> [Task directions]: From the line that holds "DRIVER pin ENA: 10 -> 3" to the last line of the data, copy everything exactly; leave out all the rest.

++++ Dataset ++++

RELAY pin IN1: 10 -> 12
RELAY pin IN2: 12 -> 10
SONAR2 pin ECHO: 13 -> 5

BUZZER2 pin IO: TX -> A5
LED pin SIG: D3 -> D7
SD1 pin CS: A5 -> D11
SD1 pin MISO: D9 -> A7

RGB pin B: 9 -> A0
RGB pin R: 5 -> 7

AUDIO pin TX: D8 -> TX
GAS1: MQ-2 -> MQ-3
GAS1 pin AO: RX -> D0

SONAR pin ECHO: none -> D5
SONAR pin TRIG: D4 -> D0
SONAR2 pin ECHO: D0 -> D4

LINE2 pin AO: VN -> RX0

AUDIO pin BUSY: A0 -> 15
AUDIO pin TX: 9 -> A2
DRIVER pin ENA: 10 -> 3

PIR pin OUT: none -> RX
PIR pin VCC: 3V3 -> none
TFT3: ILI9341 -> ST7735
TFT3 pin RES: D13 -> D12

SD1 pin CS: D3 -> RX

++++

> [Worked solution]:
DRIVER pin ENA: 10 -> 3

PIR pin OUT: none -> RX
PIR pin VCC: 3V3 -> none
TFT3: ILI9341 -> ST7735
TFT3 pin RES: D13 -> D12

SD1 pin CS: D3 -> RX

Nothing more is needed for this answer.